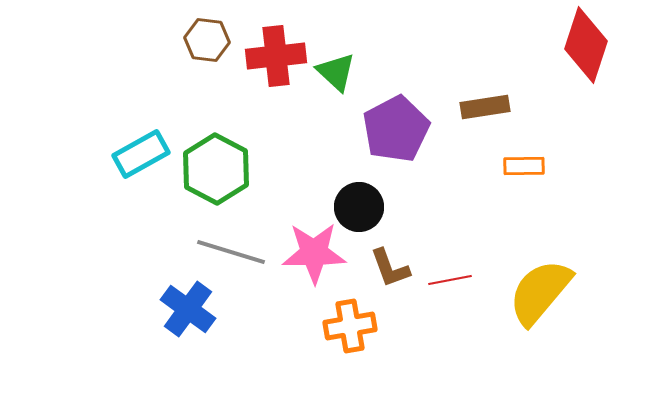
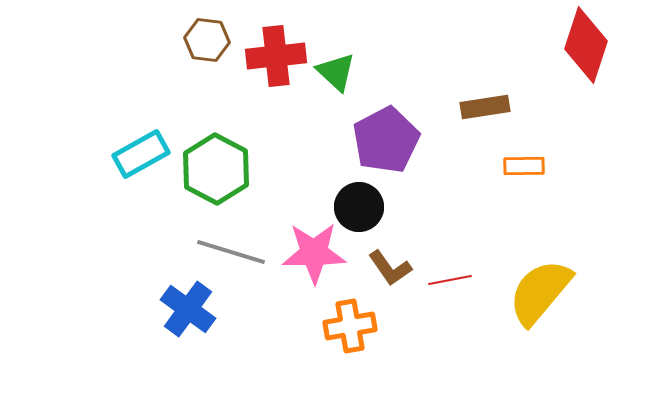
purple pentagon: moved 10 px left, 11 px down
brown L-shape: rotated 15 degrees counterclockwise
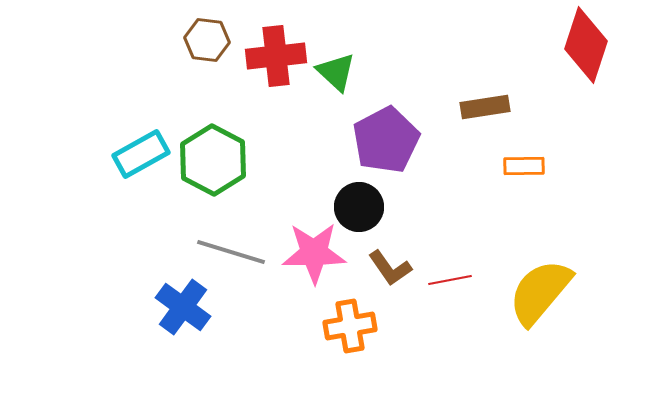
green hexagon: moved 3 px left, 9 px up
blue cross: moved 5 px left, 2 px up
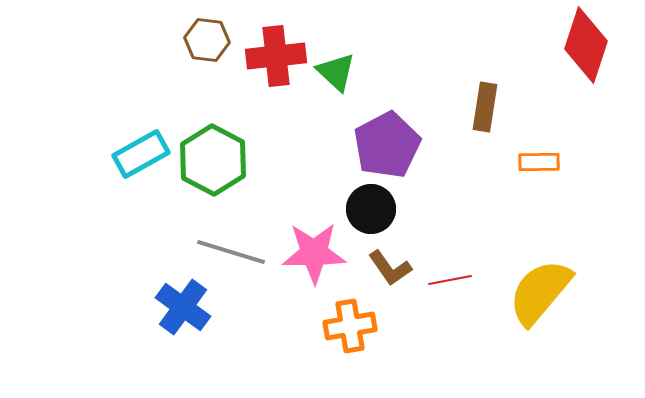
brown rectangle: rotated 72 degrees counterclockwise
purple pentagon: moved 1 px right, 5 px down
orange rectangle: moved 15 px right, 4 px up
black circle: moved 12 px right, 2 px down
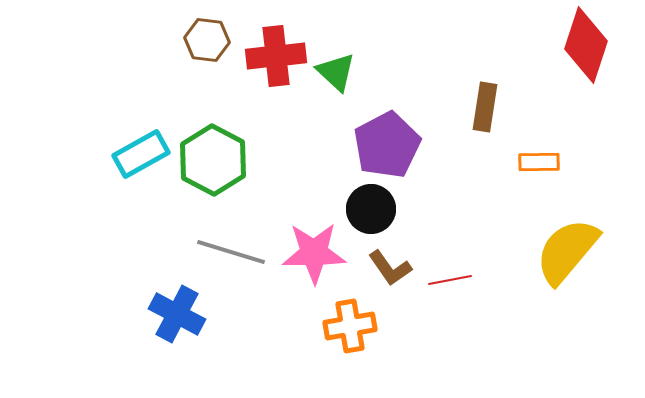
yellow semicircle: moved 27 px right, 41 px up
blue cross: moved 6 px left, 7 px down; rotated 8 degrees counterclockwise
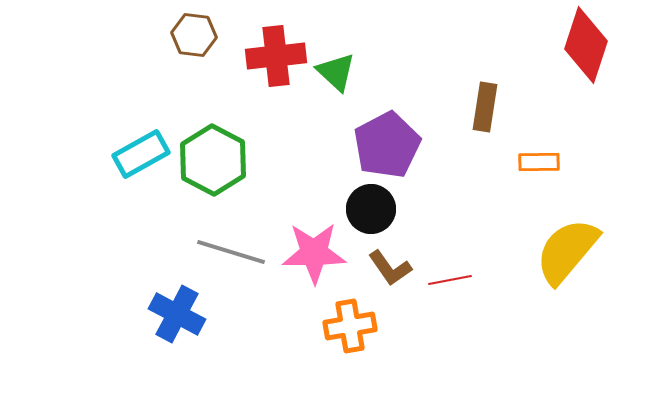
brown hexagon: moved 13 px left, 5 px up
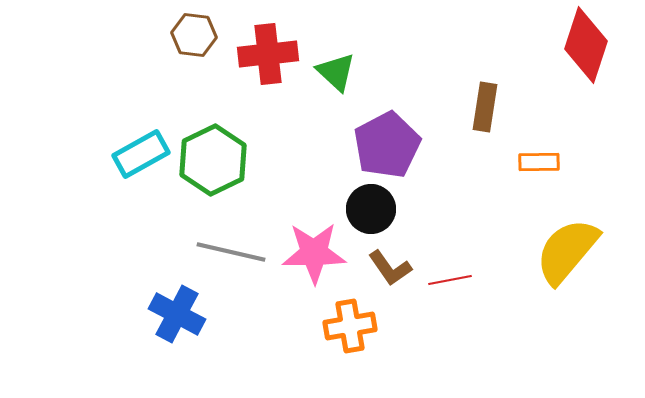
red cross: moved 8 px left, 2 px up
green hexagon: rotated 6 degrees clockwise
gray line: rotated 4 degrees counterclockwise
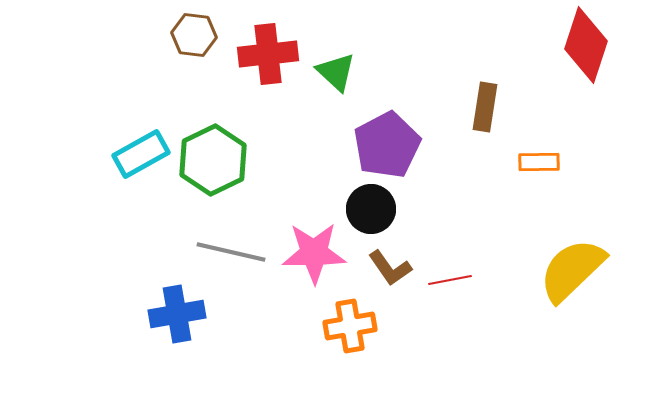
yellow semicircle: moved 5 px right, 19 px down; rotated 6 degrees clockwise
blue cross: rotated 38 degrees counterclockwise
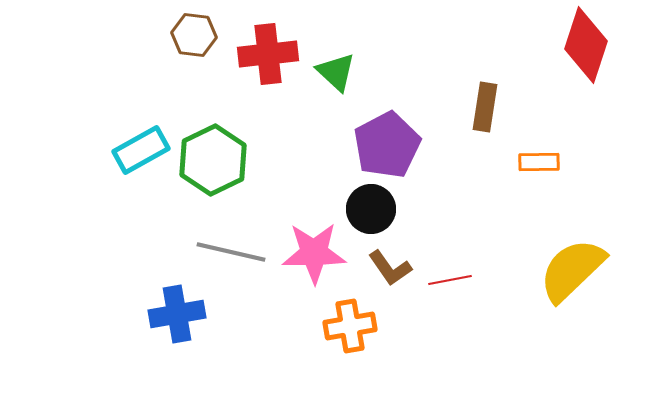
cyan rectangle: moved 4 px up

=-=-=-=-=

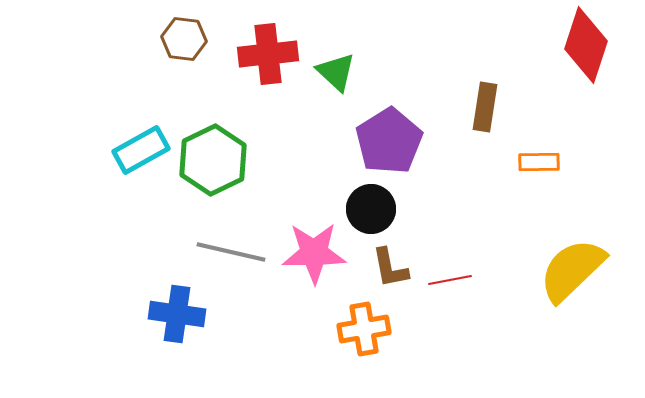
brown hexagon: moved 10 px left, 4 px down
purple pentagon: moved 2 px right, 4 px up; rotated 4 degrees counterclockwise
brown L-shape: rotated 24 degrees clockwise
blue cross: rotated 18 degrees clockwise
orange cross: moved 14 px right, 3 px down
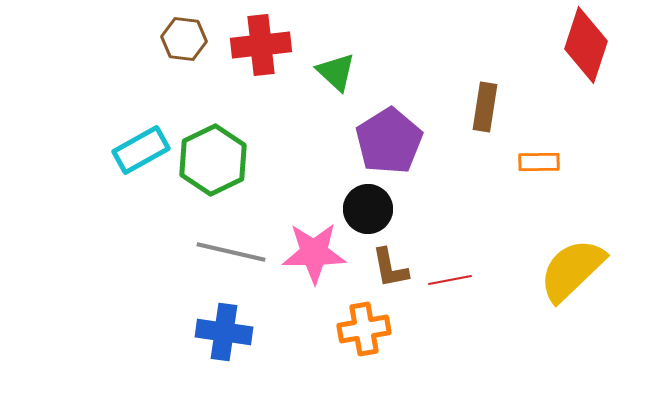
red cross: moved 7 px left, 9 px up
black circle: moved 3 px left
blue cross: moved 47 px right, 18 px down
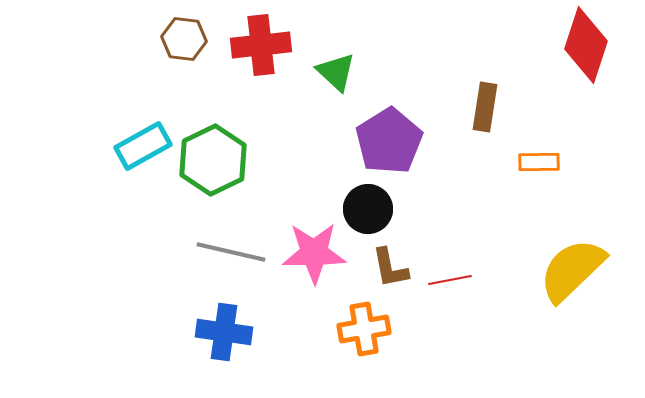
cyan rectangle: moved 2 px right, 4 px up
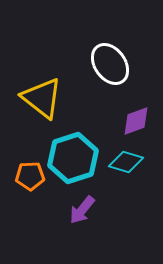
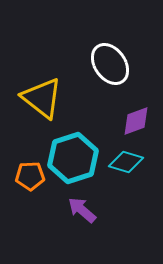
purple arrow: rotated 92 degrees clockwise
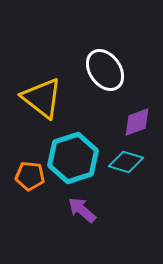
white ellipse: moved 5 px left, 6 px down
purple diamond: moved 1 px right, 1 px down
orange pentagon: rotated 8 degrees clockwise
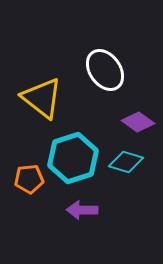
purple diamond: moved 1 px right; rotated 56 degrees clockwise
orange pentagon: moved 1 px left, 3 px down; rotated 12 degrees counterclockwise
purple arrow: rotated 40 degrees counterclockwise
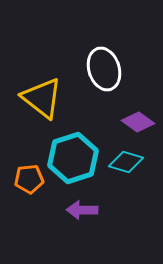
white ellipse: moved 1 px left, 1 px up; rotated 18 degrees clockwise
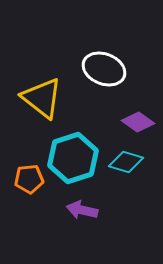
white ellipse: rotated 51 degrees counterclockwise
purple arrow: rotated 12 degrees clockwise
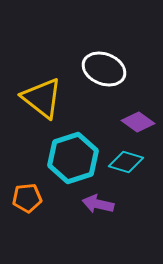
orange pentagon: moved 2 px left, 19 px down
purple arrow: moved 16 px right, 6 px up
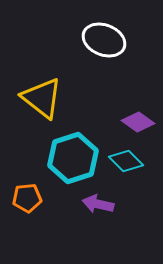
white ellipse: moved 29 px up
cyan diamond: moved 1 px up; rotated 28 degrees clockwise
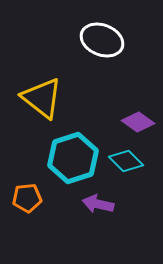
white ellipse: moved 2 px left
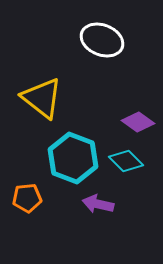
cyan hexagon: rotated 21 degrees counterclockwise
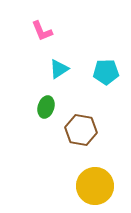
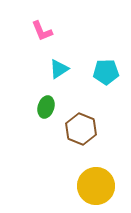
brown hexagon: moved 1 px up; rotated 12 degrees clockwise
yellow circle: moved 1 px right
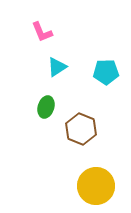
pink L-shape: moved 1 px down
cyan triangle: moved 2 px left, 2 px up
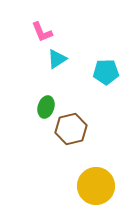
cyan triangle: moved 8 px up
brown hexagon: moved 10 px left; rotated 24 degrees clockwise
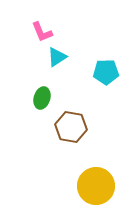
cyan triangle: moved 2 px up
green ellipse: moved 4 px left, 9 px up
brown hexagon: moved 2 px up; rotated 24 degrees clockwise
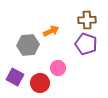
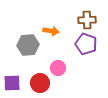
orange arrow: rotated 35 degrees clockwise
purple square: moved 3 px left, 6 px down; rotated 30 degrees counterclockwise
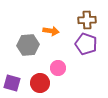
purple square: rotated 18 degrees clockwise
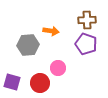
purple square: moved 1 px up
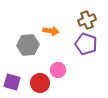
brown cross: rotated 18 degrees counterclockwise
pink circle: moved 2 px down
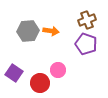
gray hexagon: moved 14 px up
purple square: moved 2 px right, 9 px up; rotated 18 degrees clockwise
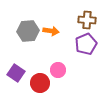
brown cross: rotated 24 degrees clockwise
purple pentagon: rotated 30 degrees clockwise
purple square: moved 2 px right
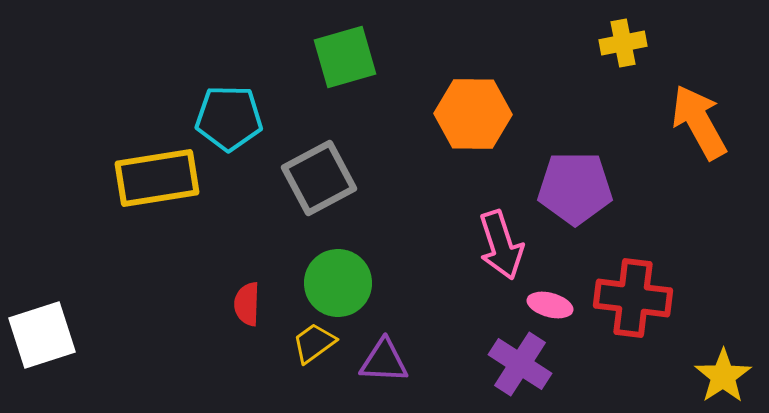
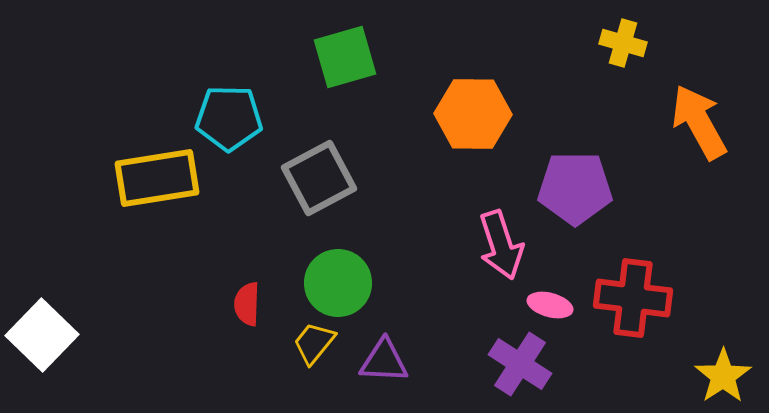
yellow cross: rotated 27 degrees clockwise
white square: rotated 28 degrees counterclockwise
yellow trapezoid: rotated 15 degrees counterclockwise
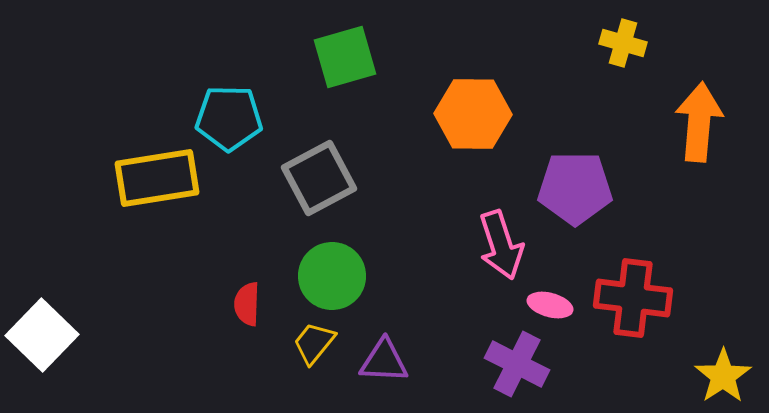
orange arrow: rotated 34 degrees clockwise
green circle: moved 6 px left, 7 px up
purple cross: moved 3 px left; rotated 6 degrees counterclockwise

=-=-=-=-=

■ Task details ■
Please copy the data starting at the line that contains "brown rectangle: rotated" and ending at the line that contains "blue cross: rotated 38", both included. Leave the pictures out of your answer.

■ Answer ■
brown rectangle: rotated 72 degrees counterclockwise
purple pentagon: moved 1 px right, 5 px down
orange rectangle: moved 15 px right, 4 px up
black circle: moved 12 px right, 2 px down
yellow semicircle: moved 27 px right, 41 px up
blue cross: moved 6 px left, 7 px down; rotated 8 degrees counterclockwise
brown hexagon: moved 13 px left, 5 px up
red cross: moved 8 px left, 2 px up
green hexagon: rotated 6 degrees clockwise
gray line: rotated 4 degrees counterclockwise
yellow semicircle: moved 5 px right, 19 px down; rotated 6 degrees clockwise
blue cross: rotated 38 degrees counterclockwise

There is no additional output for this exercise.